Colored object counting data
++++++++++++++++++++

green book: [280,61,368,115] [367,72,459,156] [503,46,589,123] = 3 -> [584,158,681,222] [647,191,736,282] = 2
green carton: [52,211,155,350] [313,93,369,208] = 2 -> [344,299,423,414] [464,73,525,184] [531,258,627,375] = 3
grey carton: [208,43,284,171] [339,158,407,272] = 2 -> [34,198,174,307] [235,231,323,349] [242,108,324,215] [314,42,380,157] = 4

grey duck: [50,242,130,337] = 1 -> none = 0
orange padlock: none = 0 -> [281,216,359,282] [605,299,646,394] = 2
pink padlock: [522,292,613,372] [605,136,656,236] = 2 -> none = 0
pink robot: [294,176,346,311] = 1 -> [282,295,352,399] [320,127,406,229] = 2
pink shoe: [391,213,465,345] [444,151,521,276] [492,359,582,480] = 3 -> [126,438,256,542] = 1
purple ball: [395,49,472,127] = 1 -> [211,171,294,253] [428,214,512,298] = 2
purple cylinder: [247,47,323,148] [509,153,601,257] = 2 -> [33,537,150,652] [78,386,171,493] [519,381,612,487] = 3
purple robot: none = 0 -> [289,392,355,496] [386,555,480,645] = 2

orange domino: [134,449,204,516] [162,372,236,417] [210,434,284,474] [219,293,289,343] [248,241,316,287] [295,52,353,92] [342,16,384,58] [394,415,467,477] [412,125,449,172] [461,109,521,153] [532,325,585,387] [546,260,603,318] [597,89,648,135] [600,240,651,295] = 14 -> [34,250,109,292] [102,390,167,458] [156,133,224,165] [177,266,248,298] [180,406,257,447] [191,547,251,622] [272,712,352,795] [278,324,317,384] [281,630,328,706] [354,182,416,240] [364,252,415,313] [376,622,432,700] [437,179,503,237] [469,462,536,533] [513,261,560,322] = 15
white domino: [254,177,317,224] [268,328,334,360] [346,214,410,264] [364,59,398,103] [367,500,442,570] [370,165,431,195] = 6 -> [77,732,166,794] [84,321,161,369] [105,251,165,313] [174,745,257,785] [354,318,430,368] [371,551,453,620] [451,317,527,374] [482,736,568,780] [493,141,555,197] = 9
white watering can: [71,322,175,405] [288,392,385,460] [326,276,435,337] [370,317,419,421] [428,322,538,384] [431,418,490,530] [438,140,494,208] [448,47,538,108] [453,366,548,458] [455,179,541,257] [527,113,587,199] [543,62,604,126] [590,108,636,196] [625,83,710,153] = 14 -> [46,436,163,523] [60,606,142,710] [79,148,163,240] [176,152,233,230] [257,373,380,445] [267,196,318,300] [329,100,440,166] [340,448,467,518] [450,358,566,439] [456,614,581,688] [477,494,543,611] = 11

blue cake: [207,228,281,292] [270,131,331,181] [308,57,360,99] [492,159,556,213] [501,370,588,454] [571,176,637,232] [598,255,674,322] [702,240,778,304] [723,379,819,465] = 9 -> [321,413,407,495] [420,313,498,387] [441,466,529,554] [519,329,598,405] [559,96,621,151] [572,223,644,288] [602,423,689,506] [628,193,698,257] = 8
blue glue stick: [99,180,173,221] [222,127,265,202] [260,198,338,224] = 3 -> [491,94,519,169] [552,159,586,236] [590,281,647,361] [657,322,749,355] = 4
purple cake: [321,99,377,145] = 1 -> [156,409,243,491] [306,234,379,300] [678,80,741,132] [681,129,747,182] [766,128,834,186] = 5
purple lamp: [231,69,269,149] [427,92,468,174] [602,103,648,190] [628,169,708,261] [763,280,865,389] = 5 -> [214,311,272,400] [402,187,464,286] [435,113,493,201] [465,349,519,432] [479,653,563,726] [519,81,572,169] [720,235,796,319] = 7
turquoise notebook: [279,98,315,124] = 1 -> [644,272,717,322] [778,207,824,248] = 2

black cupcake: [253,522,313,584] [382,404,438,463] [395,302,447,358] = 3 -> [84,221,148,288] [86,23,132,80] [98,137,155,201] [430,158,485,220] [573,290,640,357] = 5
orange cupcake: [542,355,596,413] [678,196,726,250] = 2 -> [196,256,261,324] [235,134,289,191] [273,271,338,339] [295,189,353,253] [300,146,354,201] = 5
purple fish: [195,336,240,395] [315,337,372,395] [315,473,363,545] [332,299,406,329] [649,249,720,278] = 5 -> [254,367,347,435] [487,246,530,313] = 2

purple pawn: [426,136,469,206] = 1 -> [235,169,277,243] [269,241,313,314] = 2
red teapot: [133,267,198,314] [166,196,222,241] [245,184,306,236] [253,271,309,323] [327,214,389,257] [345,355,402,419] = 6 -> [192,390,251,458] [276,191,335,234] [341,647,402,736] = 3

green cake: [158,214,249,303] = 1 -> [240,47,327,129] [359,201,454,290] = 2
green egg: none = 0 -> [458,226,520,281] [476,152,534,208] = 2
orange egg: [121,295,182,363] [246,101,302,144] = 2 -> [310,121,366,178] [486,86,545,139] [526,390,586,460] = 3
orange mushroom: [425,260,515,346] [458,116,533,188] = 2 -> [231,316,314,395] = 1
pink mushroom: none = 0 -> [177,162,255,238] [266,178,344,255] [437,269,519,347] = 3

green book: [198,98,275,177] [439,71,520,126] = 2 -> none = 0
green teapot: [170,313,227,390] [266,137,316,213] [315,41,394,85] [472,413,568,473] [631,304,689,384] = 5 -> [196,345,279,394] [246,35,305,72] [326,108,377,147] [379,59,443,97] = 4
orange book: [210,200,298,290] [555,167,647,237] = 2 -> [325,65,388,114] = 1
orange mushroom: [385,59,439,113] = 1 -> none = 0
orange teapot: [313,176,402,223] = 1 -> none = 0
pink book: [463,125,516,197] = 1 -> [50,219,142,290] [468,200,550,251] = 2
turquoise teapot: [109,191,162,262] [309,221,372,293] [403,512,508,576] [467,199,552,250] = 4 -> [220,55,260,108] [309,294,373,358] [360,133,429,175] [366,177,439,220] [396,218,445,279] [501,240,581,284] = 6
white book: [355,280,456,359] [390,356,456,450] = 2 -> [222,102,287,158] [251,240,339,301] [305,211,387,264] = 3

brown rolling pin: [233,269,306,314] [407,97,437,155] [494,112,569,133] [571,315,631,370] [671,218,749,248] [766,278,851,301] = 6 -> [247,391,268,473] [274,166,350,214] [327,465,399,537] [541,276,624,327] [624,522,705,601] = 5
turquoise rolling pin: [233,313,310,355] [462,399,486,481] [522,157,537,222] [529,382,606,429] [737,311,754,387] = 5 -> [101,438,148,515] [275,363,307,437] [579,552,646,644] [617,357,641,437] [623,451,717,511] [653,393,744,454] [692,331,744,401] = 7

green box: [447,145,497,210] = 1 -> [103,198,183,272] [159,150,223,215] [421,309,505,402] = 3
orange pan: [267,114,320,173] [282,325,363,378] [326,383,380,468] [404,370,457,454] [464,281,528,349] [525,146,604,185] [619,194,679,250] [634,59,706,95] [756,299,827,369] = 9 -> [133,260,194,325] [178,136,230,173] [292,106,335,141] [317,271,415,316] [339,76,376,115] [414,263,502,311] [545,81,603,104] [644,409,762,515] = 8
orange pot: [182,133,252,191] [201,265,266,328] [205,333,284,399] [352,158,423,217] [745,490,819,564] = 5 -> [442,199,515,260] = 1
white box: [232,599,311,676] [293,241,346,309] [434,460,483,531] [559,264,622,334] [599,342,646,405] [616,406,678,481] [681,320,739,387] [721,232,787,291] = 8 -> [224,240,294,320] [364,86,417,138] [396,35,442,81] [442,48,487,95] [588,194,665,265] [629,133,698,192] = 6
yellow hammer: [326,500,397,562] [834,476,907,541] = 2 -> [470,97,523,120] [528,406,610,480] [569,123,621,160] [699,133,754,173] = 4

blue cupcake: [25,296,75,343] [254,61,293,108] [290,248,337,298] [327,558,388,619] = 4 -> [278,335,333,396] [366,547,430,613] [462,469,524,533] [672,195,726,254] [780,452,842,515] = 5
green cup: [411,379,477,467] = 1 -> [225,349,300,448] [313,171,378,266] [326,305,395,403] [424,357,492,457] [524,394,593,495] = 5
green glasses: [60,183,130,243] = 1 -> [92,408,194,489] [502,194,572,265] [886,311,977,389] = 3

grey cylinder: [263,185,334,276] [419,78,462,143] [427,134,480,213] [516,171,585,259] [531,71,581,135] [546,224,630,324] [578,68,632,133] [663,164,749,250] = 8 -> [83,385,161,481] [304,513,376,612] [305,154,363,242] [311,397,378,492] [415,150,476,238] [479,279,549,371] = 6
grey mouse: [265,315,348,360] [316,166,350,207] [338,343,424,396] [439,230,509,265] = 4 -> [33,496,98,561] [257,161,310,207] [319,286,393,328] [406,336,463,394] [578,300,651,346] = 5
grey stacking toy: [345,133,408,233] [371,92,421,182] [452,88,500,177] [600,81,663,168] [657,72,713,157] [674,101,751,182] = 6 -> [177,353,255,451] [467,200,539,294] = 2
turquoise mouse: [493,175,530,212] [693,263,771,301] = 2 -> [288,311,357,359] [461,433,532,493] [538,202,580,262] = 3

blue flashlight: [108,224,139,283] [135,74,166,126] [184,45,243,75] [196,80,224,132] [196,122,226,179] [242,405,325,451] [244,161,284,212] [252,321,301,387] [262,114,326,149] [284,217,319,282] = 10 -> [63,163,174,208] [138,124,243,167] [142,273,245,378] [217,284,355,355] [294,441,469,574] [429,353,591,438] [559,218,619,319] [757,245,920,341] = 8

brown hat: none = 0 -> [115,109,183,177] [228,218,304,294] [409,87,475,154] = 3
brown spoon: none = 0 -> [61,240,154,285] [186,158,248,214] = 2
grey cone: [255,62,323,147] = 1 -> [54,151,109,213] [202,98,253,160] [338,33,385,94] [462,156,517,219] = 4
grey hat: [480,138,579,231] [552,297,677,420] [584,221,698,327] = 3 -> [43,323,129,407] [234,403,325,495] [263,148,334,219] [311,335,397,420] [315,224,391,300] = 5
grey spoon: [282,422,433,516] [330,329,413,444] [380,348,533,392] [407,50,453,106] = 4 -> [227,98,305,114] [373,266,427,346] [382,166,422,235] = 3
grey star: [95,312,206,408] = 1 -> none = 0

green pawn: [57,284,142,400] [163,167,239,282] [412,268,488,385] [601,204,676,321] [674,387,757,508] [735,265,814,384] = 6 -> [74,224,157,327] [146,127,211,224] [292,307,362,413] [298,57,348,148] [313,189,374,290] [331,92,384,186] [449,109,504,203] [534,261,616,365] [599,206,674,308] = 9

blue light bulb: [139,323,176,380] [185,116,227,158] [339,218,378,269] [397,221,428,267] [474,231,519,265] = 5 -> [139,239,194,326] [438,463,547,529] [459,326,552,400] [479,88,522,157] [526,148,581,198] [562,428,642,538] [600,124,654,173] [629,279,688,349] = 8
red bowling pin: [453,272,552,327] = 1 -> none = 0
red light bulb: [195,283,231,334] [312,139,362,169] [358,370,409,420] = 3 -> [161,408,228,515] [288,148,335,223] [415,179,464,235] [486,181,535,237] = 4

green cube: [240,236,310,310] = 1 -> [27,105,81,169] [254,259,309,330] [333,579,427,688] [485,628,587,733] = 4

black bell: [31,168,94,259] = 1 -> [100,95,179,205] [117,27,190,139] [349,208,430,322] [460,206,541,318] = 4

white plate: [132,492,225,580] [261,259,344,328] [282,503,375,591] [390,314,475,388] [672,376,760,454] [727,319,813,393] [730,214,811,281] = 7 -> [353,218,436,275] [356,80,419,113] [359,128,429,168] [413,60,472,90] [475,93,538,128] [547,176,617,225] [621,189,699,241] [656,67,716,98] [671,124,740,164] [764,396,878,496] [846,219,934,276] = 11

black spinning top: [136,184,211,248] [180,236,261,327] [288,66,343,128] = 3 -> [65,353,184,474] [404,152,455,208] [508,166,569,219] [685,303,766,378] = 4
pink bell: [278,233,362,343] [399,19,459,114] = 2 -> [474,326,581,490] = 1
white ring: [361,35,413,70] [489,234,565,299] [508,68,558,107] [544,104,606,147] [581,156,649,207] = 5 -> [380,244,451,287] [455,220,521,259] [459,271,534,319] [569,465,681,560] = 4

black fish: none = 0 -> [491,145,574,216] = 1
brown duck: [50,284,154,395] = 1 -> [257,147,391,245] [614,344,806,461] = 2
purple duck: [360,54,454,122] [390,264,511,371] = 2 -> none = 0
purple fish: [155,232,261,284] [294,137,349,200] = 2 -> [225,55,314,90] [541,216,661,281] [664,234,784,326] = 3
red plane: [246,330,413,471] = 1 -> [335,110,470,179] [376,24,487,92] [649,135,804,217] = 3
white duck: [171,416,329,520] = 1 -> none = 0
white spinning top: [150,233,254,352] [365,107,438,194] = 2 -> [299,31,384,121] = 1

++++++++++++++++++++

Search the entries above for the string "mouse". Copy each line that holds it.

Task output.
grey mouse: [265,315,348,360] [316,166,350,207] [338,343,424,396] [439,230,509,265] = 4 -> [33,496,98,561] [257,161,310,207] [319,286,393,328] [406,336,463,394] [578,300,651,346] = 5
turquoise mouse: [493,175,530,212] [693,263,771,301] = 2 -> [288,311,357,359] [461,433,532,493] [538,202,580,262] = 3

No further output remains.